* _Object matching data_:
# # # #
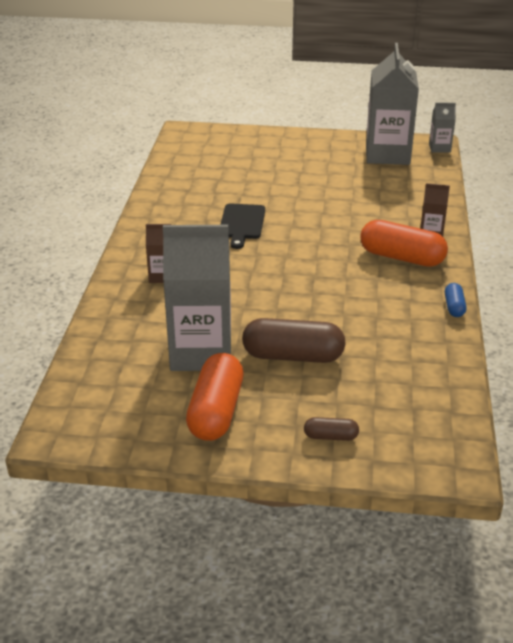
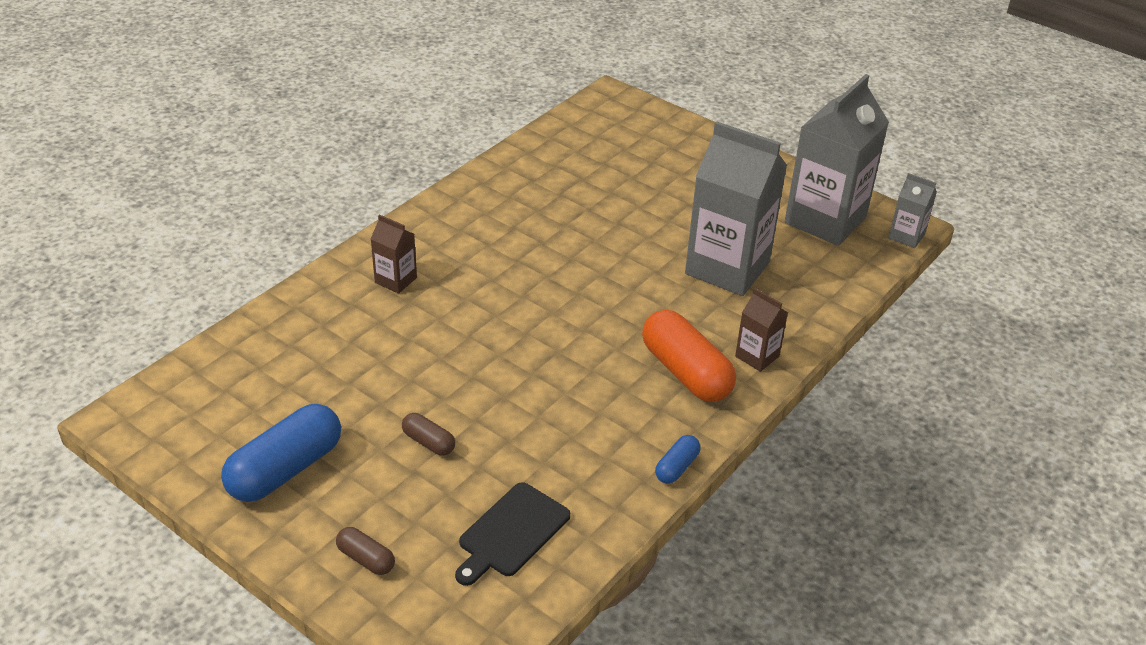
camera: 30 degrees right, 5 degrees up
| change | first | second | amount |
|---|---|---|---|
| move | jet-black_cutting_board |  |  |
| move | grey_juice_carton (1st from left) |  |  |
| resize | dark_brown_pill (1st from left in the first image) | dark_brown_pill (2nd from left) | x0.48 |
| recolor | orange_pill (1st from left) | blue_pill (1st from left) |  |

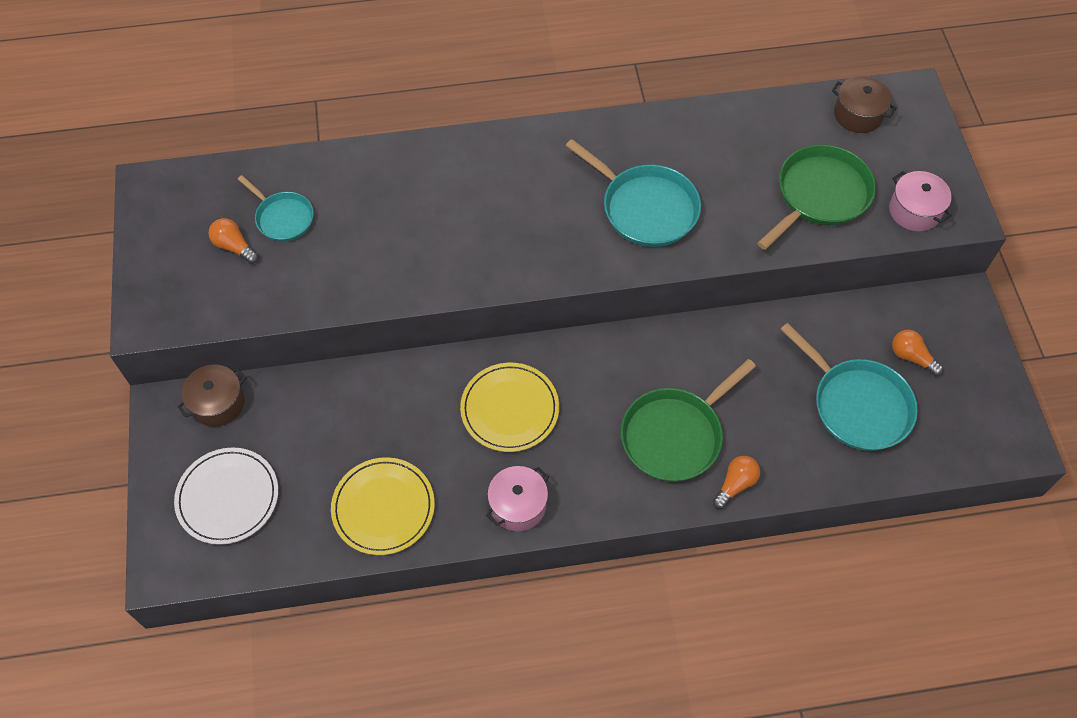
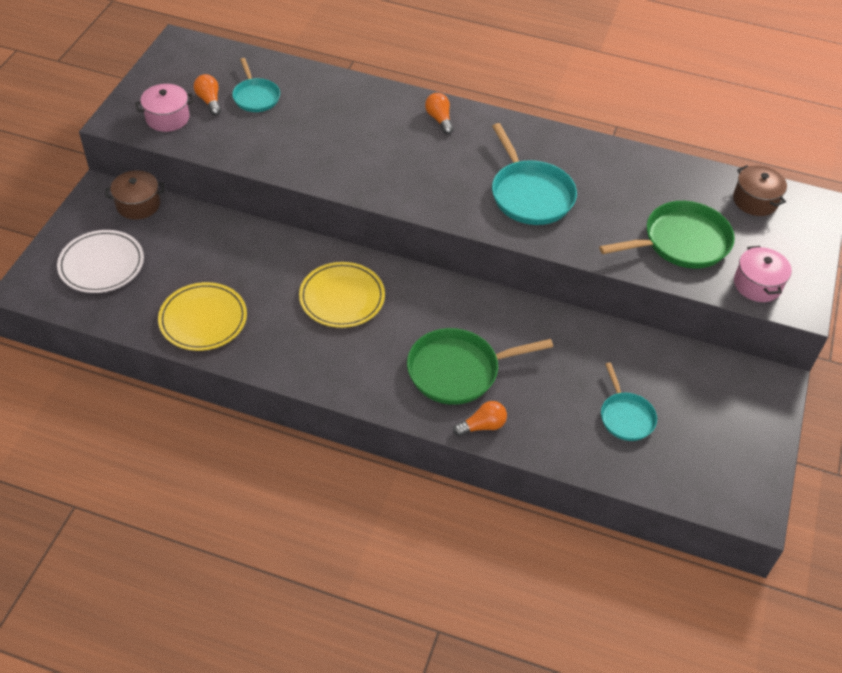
camera: 25 degrees right, 10 degrees down
| change | first | second | amount |
|---|---|---|---|
| resize | turquoise_skillet (3rd from left) |  | x0.60 |
| move | orange_light_bulb (3rd from left in the first image) | orange_light_bulb (2nd from left) |  |
| move | rosy_pot (1st from left) |  |  |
# # # #
* _EXERCISE DESCRIPTION_:
What you hand back should match the entries above exactly, except that no picture appears.

* _EXERCISE OUTPUT_:
camera: 30 degrees right, 5 degrees up
| change | first | second | amount |
|---|---|---|---|
| move | jet-black_cutting_board |  |  |
| move | grey_juice_carton (1st from left) |  |  |
| resize | dark_brown_pill (1st from left in the first image) | dark_brown_pill (2nd from left) | x0.48 |
| recolor | orange_pill (1st from left) | blue_pill (1st from left) |  |

camera: 25 degrees right, 10 degrees down
| change | first | second | amount |
|---|---|---|---|
| resize | turquoise_skillet (3rd from left) |  | x0.60 |
| move | orange_light_bulb (3rd from left in the first image) | orange_light_bulb (2nd from left) |  |
| move | rosy_pot (1st from left) |  |  |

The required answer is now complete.